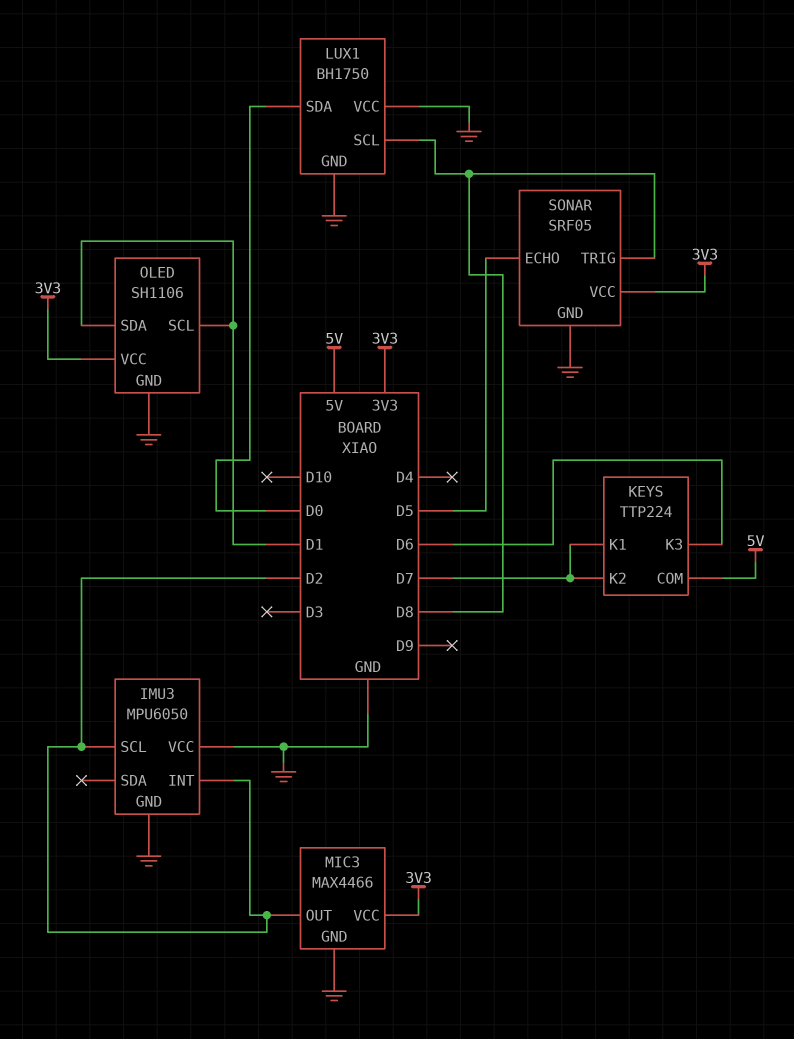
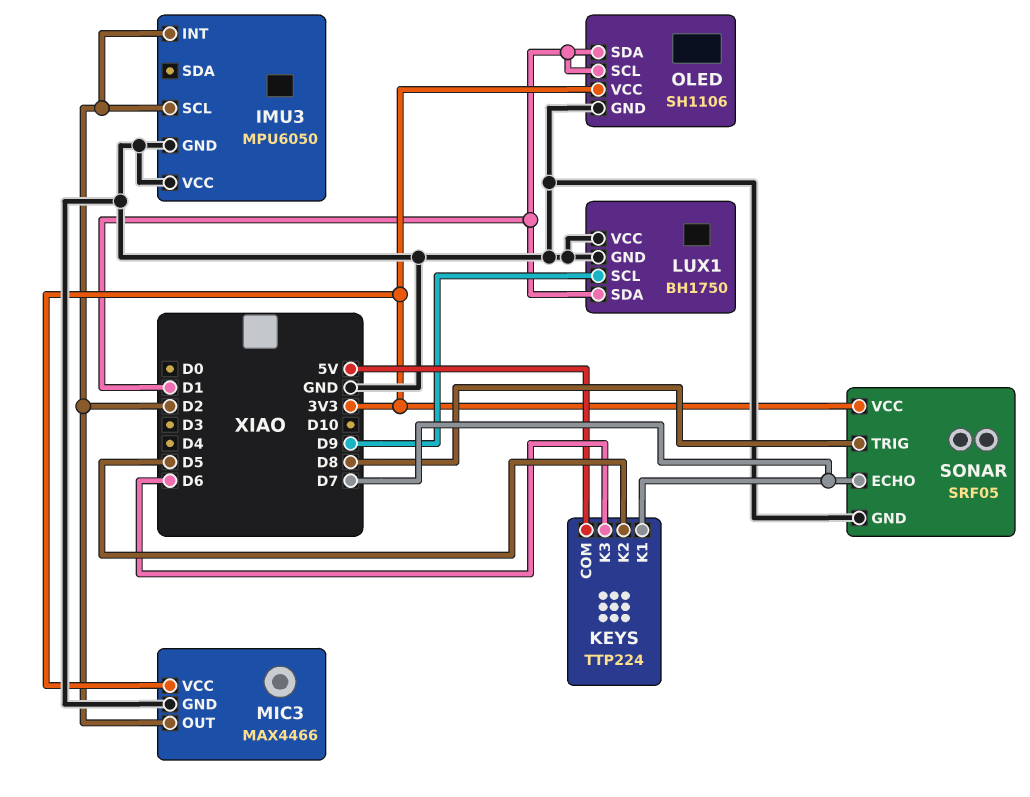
KEYS pin K2: D7 -> D5
LUX1 pin SCL: D8 -> D9
LUX1 pin SDA: D0 -> D1
SONAR pin ECHO: D5 -> D7

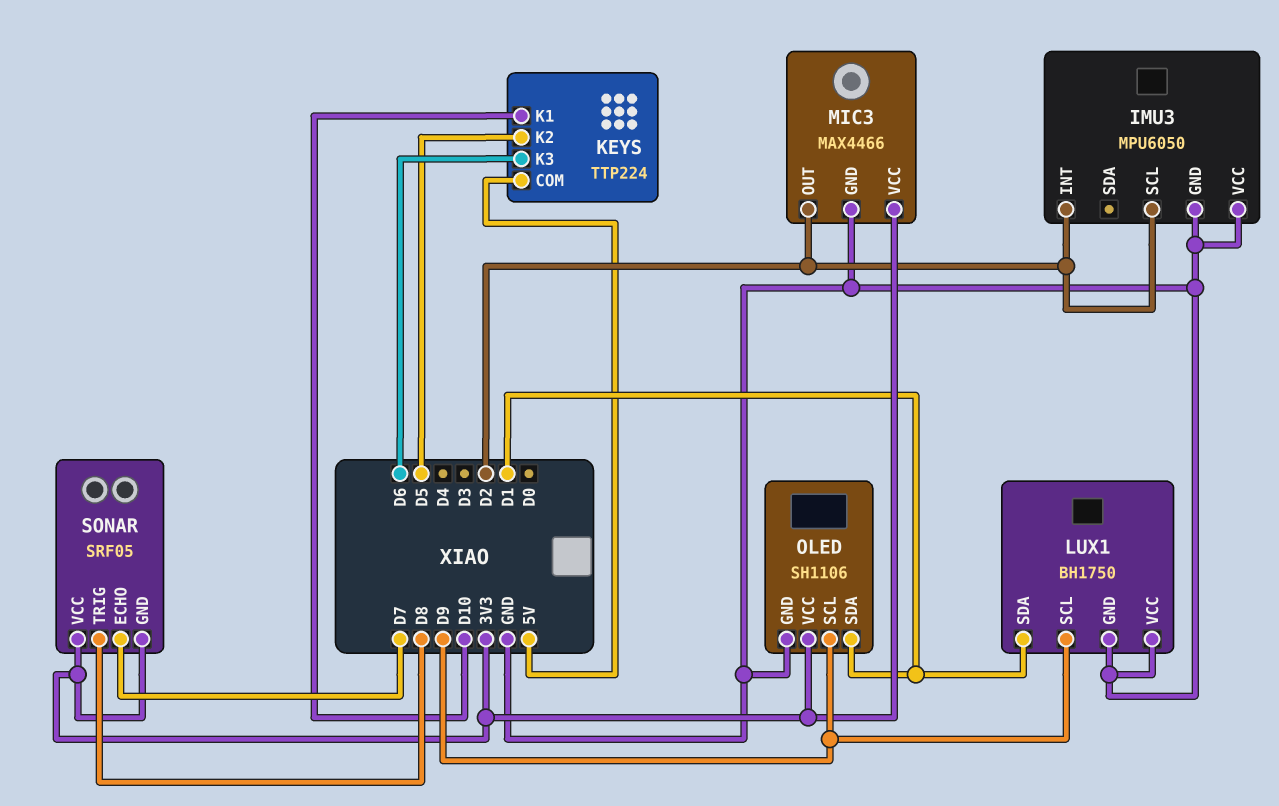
KEYS pin K1: D7 -> D10
OLED pin SCL: D1 -> D9
SONAR pin GND: GND -> 3V3

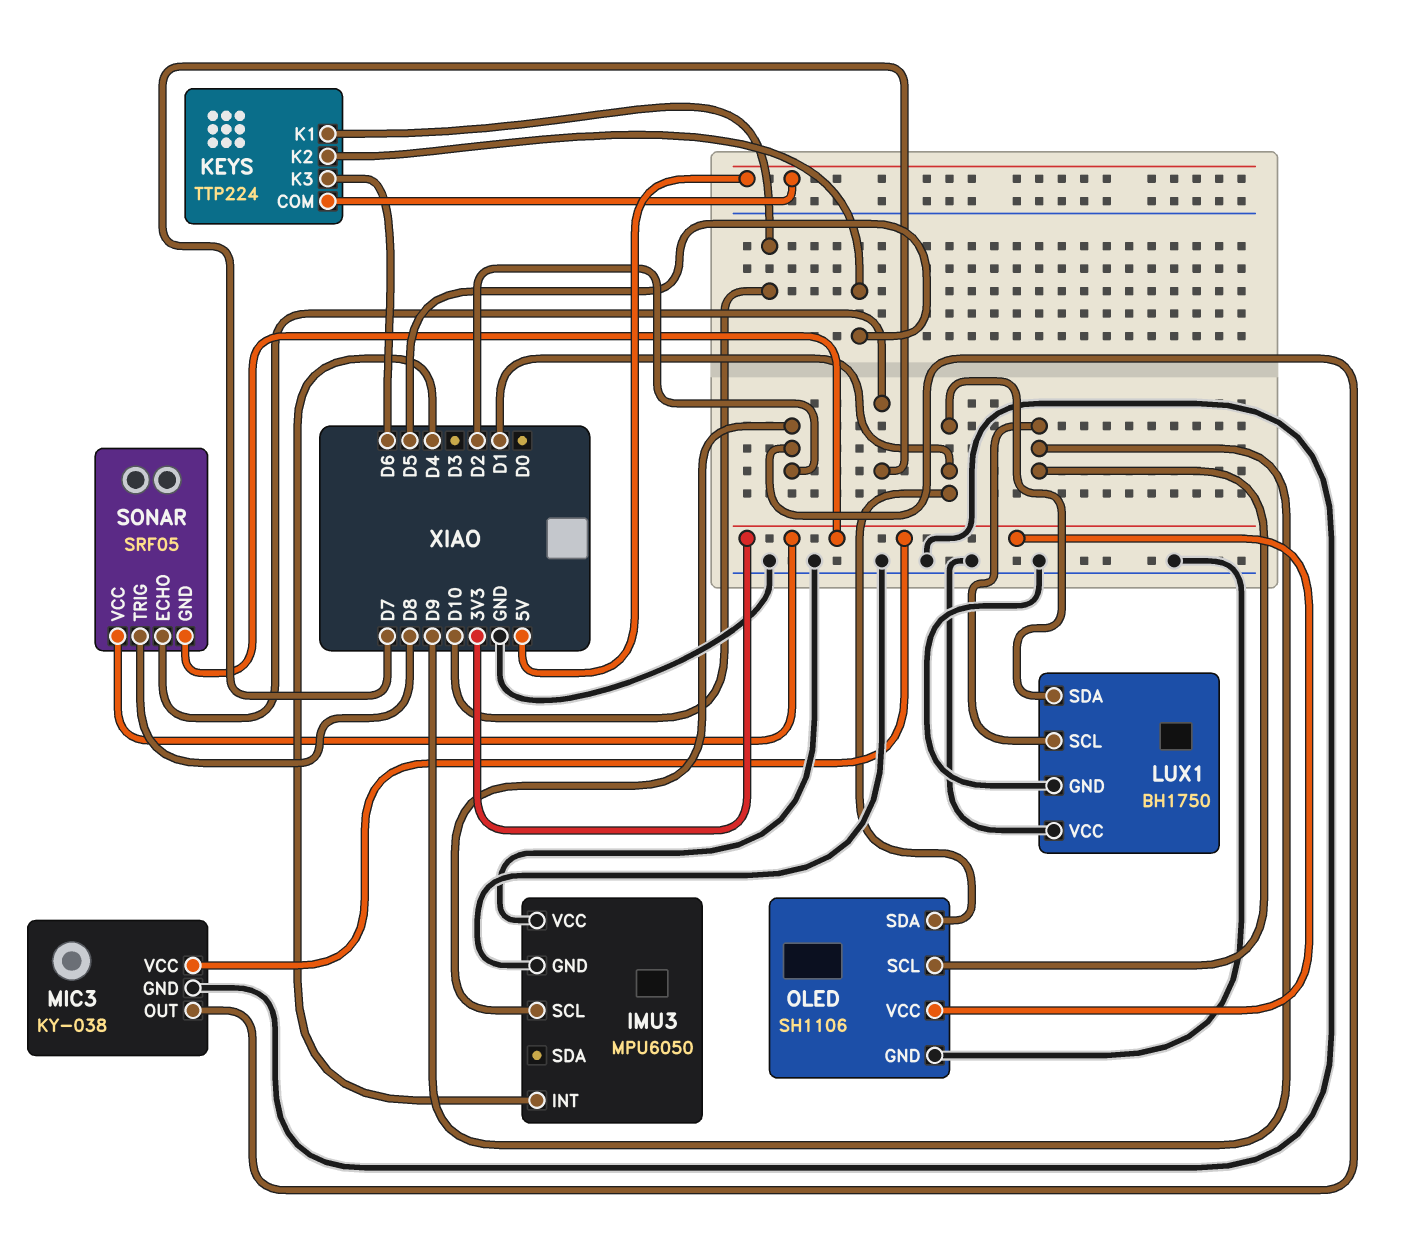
IMU3 pin INT: D2 -> D4
MIC3: MAX4466 -> KY-038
= = = = =
### WHAT IS EXPECTED
Reply with every line of the listing that has the string "SONAR".

### ANSWER TO THE PROBLEM
SONAR pin ECHO: D5 -> D7
SONAR pin GND: GND -> 3V3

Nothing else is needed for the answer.